## WORK INSTRUCTIONS
Only the first line of the listing and the lines after it, up to and including the one containing "LCD pin SCL: GP7 -> GP5", should be retyped exactly.

## DATA EXCERPTS
....
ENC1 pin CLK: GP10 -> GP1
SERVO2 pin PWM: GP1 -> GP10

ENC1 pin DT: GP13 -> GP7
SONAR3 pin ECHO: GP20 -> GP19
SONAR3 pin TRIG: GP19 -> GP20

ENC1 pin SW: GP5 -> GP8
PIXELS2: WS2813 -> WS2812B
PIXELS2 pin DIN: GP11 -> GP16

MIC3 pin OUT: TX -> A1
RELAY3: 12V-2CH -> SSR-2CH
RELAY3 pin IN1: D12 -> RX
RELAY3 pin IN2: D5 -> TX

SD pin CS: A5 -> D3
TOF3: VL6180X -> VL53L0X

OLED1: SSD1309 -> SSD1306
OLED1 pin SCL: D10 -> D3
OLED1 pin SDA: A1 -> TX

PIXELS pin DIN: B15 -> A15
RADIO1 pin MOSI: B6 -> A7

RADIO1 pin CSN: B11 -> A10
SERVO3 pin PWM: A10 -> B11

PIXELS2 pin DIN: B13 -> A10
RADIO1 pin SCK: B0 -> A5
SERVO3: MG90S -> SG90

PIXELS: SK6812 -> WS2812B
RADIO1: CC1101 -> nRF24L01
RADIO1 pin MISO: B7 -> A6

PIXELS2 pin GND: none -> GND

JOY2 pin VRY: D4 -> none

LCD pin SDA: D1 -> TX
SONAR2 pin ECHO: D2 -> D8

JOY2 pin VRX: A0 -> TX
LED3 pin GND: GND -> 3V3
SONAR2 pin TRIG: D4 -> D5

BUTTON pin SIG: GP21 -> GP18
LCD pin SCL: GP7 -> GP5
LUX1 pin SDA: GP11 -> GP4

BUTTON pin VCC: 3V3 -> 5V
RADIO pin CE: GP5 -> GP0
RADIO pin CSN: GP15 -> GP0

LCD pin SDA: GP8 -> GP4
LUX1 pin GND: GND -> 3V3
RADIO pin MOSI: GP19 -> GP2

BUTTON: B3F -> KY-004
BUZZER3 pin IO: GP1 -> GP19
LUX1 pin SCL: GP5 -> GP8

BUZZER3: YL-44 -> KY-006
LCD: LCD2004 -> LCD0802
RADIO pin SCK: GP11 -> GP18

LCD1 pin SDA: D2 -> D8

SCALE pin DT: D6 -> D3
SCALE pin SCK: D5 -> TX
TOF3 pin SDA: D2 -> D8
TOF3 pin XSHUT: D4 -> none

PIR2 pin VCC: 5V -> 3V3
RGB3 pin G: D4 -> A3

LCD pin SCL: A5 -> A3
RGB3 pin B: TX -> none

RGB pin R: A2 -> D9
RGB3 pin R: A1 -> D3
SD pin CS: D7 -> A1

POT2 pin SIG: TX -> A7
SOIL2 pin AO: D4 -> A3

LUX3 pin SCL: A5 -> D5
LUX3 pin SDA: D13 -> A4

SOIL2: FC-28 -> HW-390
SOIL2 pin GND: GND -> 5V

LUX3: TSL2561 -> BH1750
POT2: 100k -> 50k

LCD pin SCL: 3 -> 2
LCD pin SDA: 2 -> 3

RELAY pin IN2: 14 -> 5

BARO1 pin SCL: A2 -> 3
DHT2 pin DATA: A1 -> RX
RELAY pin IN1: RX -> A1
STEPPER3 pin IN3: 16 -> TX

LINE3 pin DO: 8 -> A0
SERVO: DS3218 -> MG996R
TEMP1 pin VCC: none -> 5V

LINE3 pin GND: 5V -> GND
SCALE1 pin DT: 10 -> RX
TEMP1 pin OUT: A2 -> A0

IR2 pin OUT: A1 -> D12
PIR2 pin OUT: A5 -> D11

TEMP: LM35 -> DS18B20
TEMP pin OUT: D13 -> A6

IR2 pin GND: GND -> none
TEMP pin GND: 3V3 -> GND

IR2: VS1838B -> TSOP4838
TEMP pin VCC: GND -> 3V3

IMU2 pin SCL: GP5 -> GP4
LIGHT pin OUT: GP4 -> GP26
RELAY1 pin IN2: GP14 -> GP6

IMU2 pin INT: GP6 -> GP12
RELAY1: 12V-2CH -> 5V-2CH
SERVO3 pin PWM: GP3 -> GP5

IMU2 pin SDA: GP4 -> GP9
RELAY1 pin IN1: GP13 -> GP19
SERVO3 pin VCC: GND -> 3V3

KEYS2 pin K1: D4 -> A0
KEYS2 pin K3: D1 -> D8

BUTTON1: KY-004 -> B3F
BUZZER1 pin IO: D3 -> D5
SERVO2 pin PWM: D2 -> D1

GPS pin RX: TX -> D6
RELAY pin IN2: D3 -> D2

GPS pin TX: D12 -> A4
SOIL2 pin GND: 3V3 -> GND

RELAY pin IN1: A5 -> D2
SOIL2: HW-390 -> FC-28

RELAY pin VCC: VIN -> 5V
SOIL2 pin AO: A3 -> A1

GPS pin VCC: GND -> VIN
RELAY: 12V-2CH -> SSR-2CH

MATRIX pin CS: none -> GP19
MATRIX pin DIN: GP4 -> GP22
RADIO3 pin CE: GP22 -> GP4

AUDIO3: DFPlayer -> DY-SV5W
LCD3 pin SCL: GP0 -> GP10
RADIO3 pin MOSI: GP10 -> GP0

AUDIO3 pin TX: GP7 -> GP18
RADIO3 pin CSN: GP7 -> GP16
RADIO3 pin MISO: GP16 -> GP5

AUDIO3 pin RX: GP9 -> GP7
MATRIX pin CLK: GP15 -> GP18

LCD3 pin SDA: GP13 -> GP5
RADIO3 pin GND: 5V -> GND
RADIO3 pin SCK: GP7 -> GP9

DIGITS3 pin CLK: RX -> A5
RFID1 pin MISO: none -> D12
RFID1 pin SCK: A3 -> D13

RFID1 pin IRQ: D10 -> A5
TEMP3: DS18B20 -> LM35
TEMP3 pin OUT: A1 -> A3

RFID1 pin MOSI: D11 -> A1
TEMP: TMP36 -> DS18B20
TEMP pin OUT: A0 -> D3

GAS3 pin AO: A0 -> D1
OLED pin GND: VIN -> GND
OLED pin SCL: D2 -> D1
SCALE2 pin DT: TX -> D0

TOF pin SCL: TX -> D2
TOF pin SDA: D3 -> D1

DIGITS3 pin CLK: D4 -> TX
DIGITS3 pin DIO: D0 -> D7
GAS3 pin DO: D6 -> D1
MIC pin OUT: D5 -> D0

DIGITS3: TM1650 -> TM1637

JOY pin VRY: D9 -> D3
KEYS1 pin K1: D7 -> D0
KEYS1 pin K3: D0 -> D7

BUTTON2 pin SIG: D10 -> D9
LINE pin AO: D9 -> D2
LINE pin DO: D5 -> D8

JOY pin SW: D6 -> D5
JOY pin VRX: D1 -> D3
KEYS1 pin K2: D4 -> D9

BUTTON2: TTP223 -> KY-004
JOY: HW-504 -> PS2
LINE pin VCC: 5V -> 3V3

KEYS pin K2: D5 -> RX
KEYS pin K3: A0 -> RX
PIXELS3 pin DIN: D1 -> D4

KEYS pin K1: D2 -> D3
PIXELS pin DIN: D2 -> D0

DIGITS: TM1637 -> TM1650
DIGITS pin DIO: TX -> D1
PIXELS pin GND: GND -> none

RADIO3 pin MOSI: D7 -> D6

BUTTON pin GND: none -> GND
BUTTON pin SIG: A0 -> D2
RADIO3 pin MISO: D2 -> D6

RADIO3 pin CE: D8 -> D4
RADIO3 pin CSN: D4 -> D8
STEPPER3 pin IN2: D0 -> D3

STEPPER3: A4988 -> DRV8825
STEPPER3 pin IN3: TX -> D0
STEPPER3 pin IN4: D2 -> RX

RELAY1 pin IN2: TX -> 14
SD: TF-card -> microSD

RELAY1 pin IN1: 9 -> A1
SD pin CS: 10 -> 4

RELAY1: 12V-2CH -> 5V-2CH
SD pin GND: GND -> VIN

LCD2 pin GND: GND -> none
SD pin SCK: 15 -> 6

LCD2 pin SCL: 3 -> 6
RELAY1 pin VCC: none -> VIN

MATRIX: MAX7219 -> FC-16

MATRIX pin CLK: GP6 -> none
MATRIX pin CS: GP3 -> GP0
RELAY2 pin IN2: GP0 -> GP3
....
## WRITTEN REPLY
ENC1 pin CLK: GP10 -> GP1
SERVO2 pin PWM: GP1 -> GP10

ENC1 pin DT: GP13 -> GP7
SONAR3 pin ECHO: GP20 -> GP19
SONAR3 pin TRIG: GP19 -> GP20

ENC1 pin SW: GP5 -> GP8
PIXELS2: WS2813 -> WS2812B
PIXELS2 pin DIN: GP11 -> GP16

MIC3 pin OUT: TX -> A1
RELAY3: 12V-2CH -> SSR-2CH
RELAY3 pin IN1: D12 -> RX
RELAY3 pin IN2: D5 -> TX

SD pin CS: A5 -> D3
TOF3: VL6180X -> VL53L0X

OLED1: SSD1309 -> SSD1306
OLED1 pin SCL: D10 -> D3
OLED1 pin SDA: A1 -> TX

PIXELS pin DIN: B15 -> A15
RADIO1 pin MOSI: B6 -> A7

RADIO1 pin CSN: B11 -> A10
SERVO3 pin PWM: A10 -> B11

PIXELS2 pin DIN: B13 -> A10
RADIO1 pin SCK: B0 -> A5
SERVO3: MG90S -> SG90

PIXELS: SK6812 -> WS2812B
RADIO1: CC1101 -> nRF24L01
RADIO1 pin MISO: B7 -> A6

PIXELS2 pin GND: none -> GND

JOY2 pin VRY: D4 -> none

LCD pin SDA: D1 -> TX
SONAR2 pin ECHO: D2 -> D8

JOY2 pin VRX: A0 -> TX
LED3 pin GND: GND -> 3V3
SONAR2 pin TRIG: D4 -> D5

BUTTON pin SIG: GP21 -> GP18
LCD pin SCL: GP7 -> GP5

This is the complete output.